_DIRECTIONS FOR THIS TASK_. Return all lines of the records that contain the word "turned".

===== GIVEN ENTRIES =====

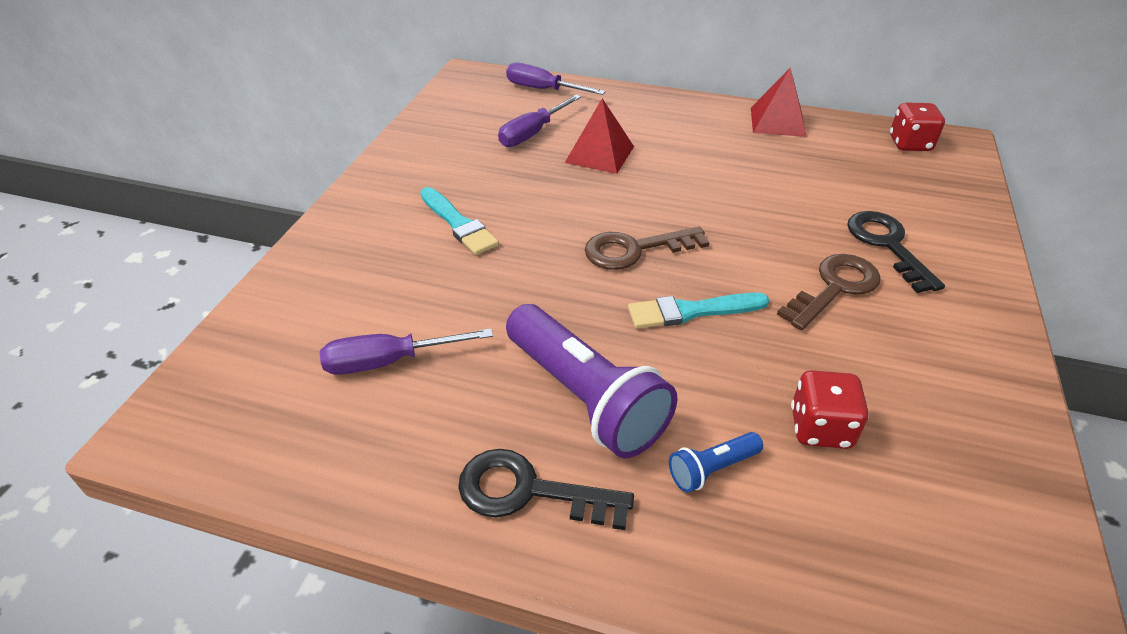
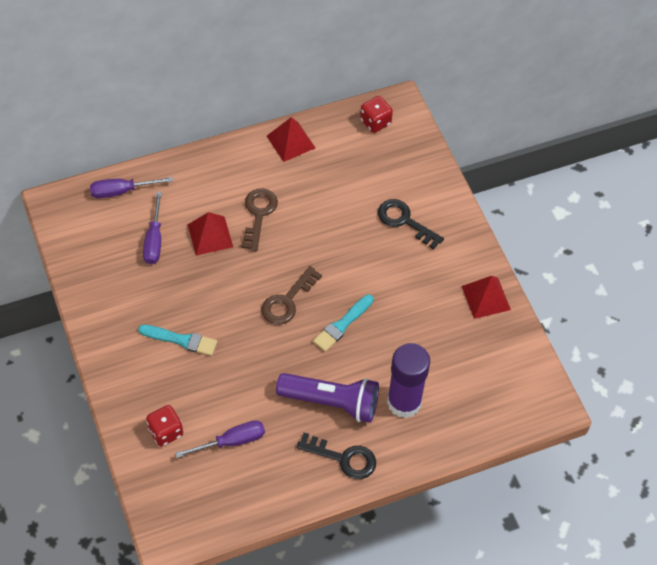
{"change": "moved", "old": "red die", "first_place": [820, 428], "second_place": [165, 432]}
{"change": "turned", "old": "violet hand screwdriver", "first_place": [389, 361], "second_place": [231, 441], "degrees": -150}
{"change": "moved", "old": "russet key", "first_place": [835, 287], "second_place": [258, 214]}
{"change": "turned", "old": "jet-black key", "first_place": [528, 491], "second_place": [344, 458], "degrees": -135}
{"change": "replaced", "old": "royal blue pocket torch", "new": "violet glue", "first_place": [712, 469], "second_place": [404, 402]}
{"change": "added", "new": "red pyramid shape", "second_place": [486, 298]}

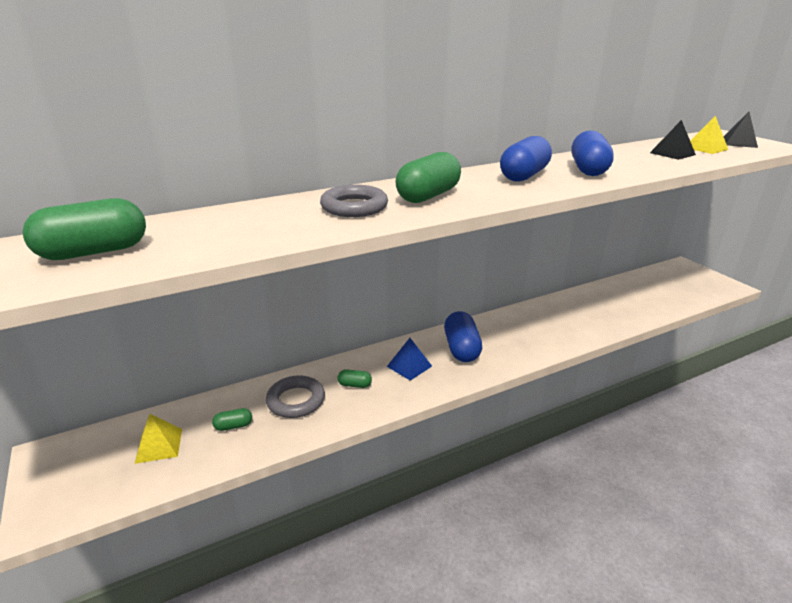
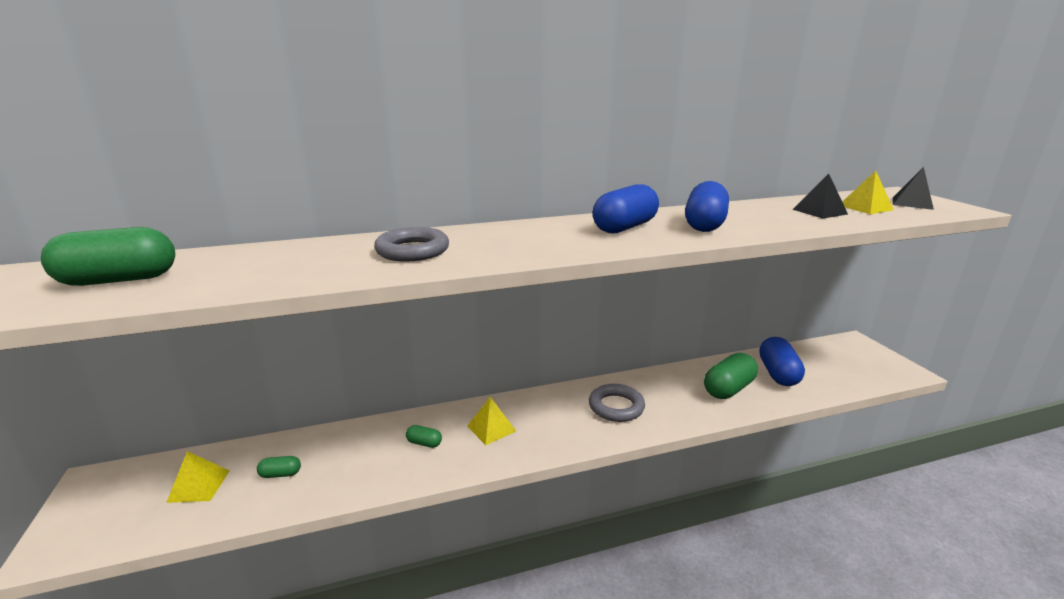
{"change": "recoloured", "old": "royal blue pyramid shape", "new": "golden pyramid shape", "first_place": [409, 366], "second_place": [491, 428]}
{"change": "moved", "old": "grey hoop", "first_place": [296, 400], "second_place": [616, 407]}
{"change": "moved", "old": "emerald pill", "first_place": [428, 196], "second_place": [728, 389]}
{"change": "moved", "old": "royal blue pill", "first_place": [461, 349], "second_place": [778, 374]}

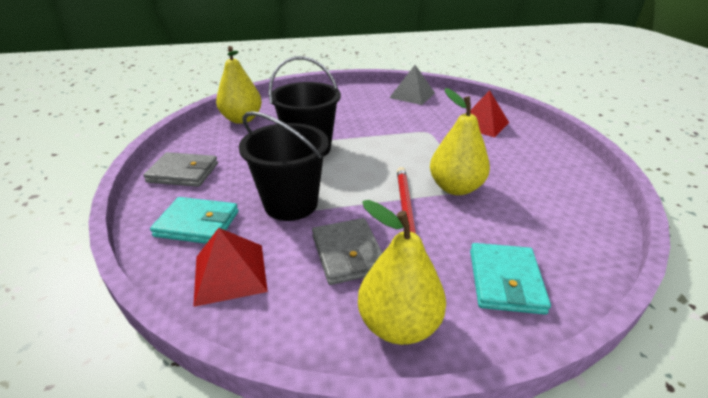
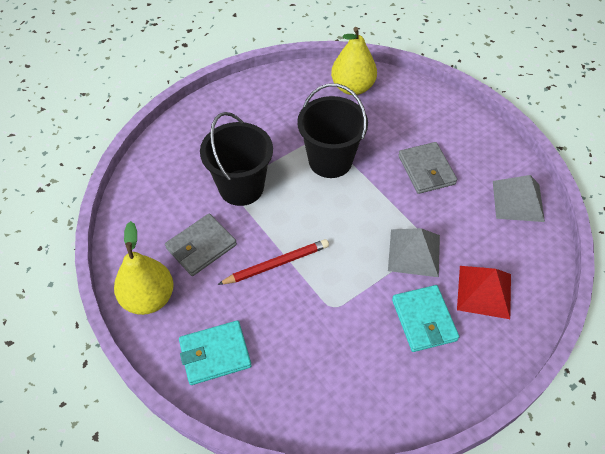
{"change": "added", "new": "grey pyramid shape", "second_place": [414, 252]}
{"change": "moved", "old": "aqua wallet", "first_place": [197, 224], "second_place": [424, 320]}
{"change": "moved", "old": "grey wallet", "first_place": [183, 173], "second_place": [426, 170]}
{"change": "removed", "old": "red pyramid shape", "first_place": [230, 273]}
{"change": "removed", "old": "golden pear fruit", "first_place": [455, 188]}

=====
===== GIVEN ENTRIES =====

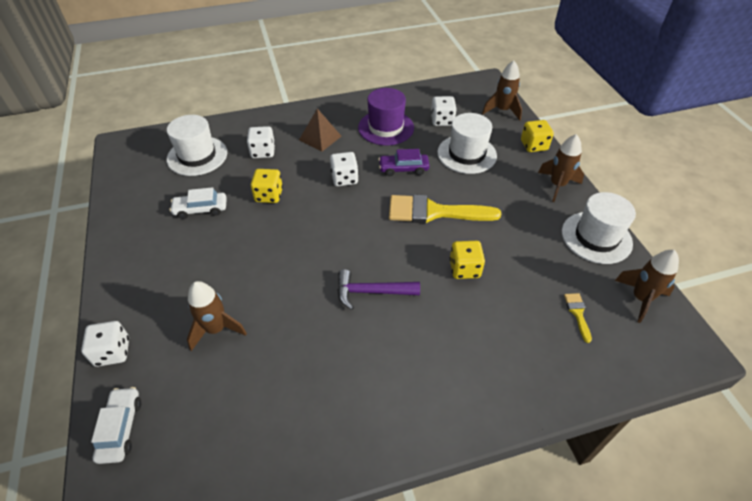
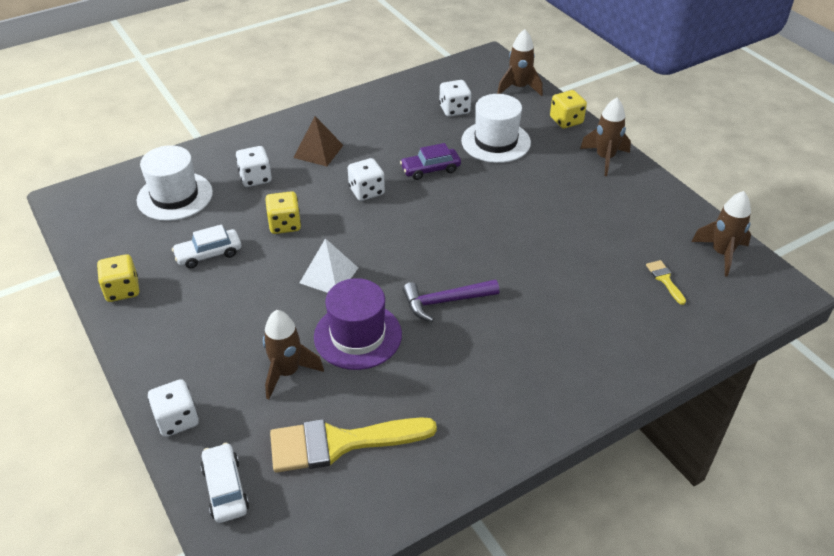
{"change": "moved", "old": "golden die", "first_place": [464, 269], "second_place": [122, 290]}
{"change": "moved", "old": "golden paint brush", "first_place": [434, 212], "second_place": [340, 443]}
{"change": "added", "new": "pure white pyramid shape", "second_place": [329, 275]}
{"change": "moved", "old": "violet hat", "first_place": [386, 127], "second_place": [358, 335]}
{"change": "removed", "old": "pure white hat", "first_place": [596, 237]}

=====
===== GIVEN ENTRIES =====

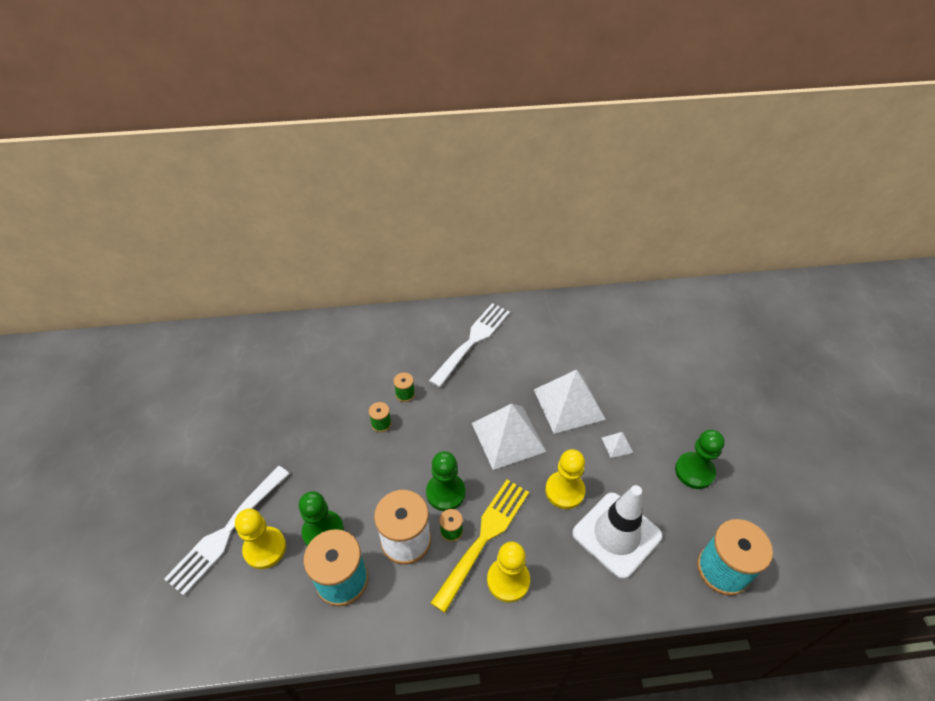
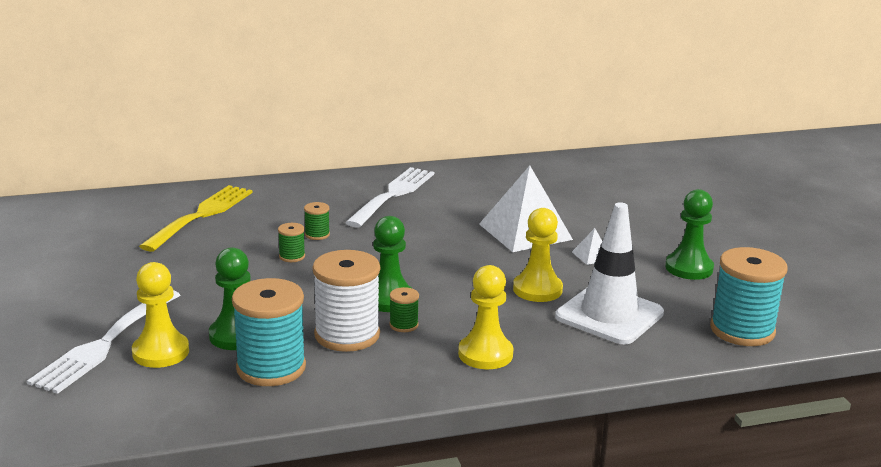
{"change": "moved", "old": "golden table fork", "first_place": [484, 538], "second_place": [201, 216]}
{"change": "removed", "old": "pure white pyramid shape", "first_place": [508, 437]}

=====

_RESPONSE AREA_.
{"change": "turned", "old": "violet hand screwdriver", "first_place": [389, 361], "second_place": [231, 441], "degrees": -150}
{"change": "turned", "old": "jet-black key", "first_place": [528, 491], "second_place": [344, 458], "degrees": -135}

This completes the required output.